(Scene comparison data)
○ ○ ○ ○

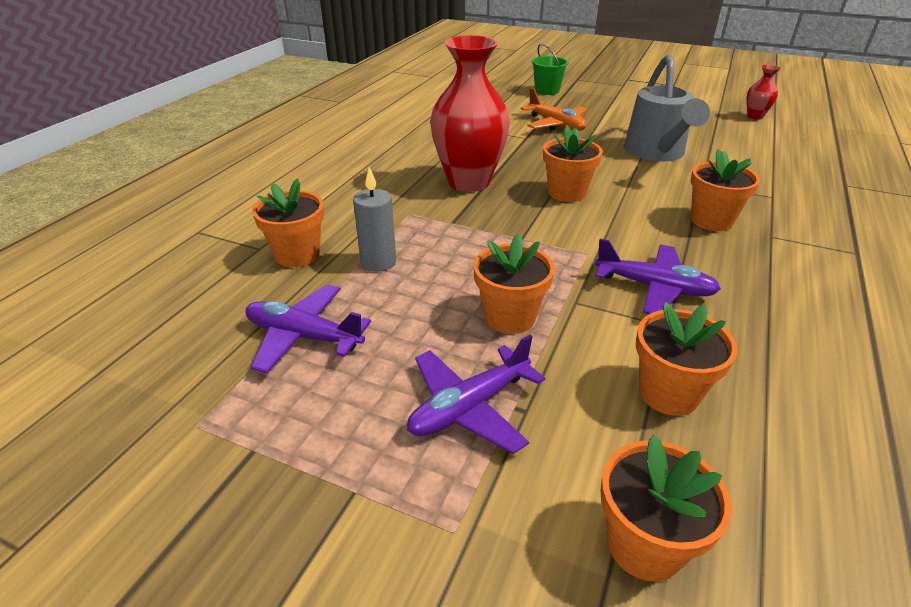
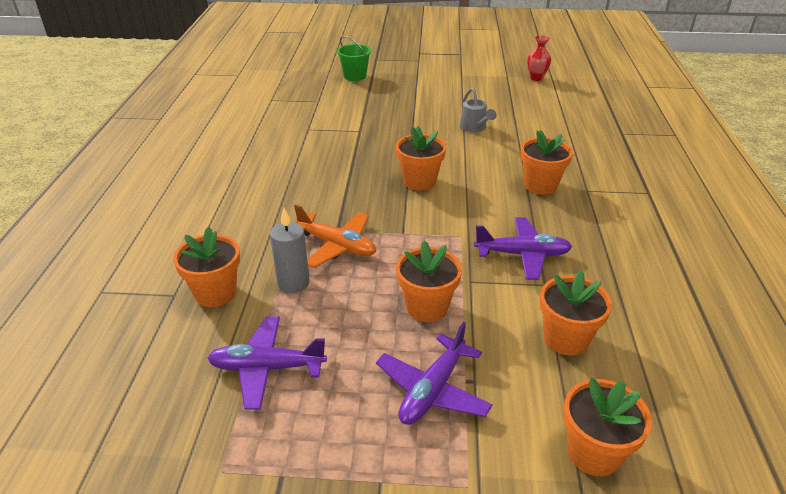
camera: 20 degrees left, 0 degrees up
red vase [430,35,510,192] -> none
orange plane [521,88,587,131] -> orange plane moved to [294,204,376,268]
grey watering can [624,54,710,162] -> grey watering can [460,88,497,132], size x0.51

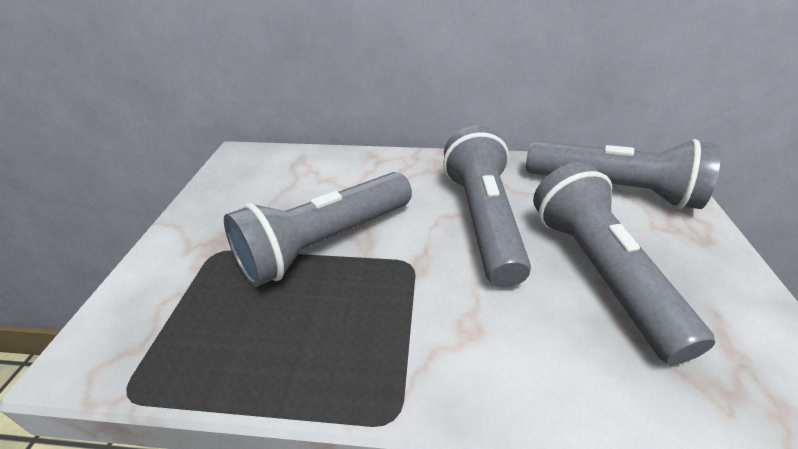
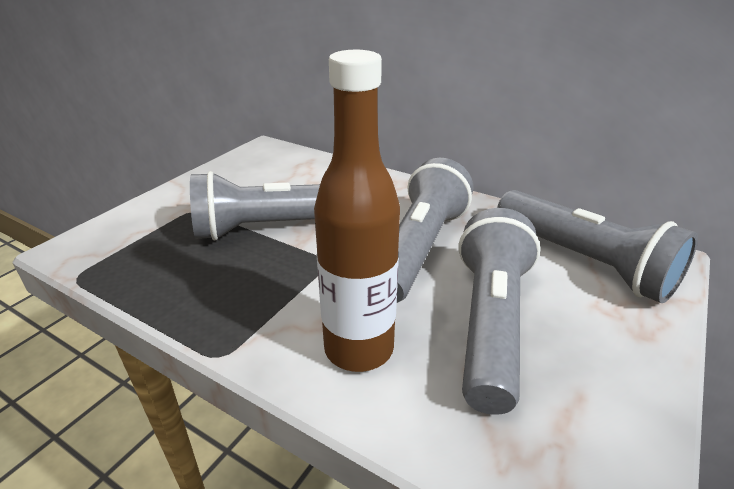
camera: 25 degrees right, 5 degrees down
none -> brown bottle [314,50,400,372]

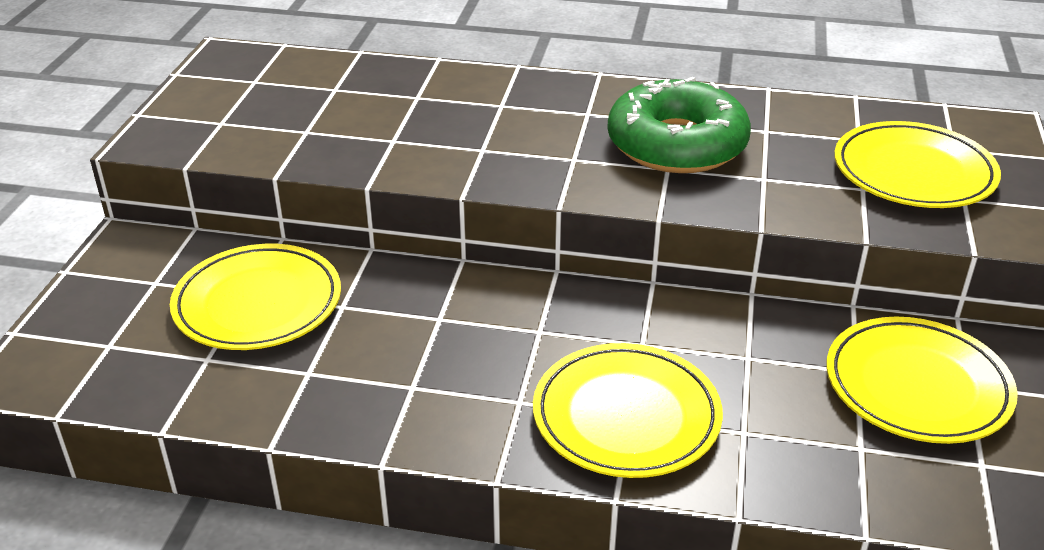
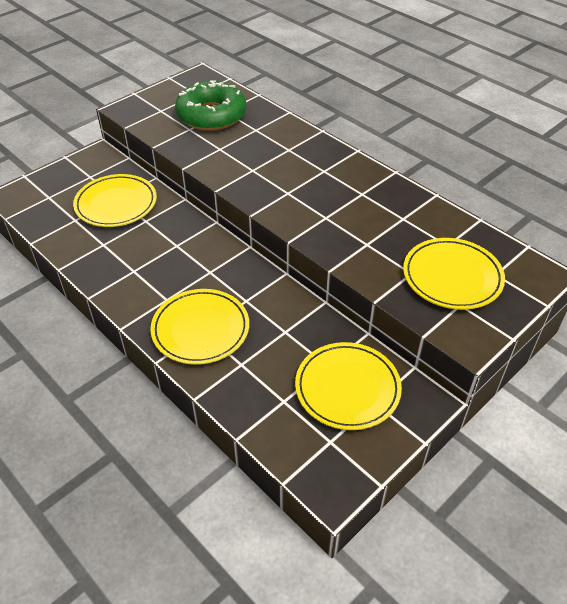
camera: 35 degrees right, 10 degrees up
green donut [607,77,751,173] -> green donut moved to [175,80,247,131]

○ ○ ○ ○

## About this exercise
Write out the data above in full and exactly, but not the pictures.

## Response to the task
camera: 20 degrees left, 0 degrees up
red vase [430,35,510,192] -> none
orange plane [521,88,587,131] -> orange plane moved to [294,204,376,268]
grey watering can [624,54,710,162] -> grey watering can [460,88,497,132], size x0.51

camera: 25 degrees right, 5 degrees down
none -> brown bottle [314,50,400,372]

camera: 35 degrees right, 10 degrees up
green donut [607,77,751,173] -> green donut moved to [175,80,247,131]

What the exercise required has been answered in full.